## [Task to carry out]
Write out the data word for word and drop any picture you find.

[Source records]
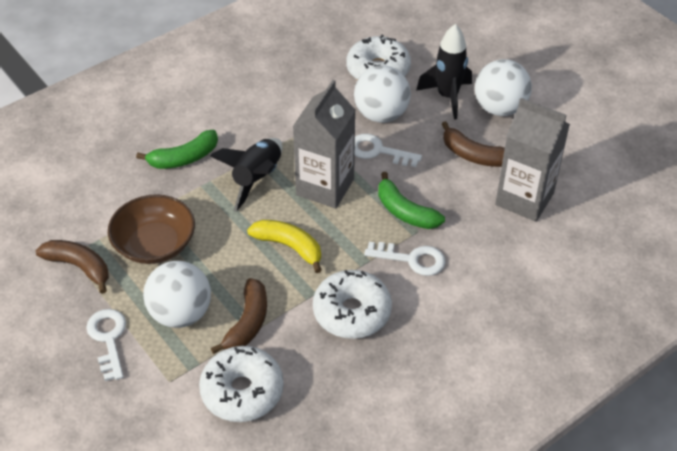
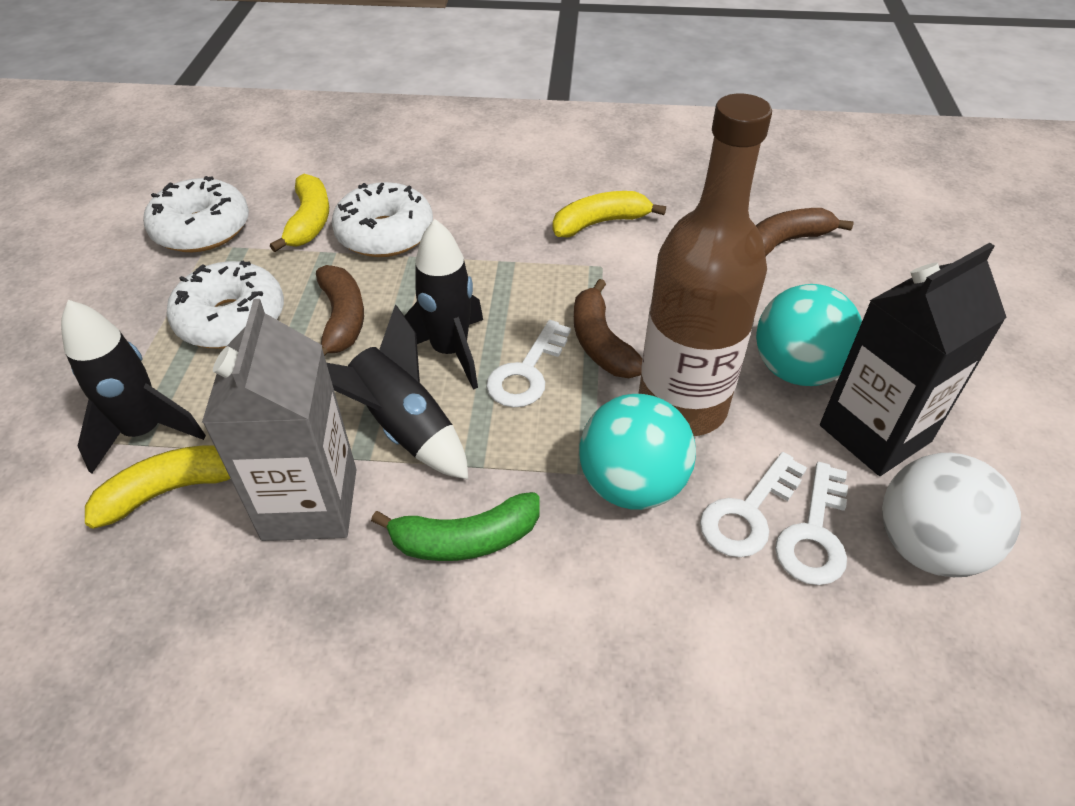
black carton: 0 -> 1
black rocket: 2 -> 3
brown bottle: 0 -> 1
brown bowl: 1 -> 0
green banana: 2 -> 1
grey carton: 2 -> 1
turquoise ball: 0 -> 2
white ball: 3 -> 1
yellow banana: 1 -> 3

## [Result of this exercise]
black carton: 0 -> 1
black rocket: 2 -> 3
brown bottle: 0 -> 1
brown bowl: 1 -> 0
green banana: 2 -> 1
grey carton: 2 -> 1
turquoise ball: 0 -> 2
white ball: 3 -> 1
yellow banana: 1 -> 3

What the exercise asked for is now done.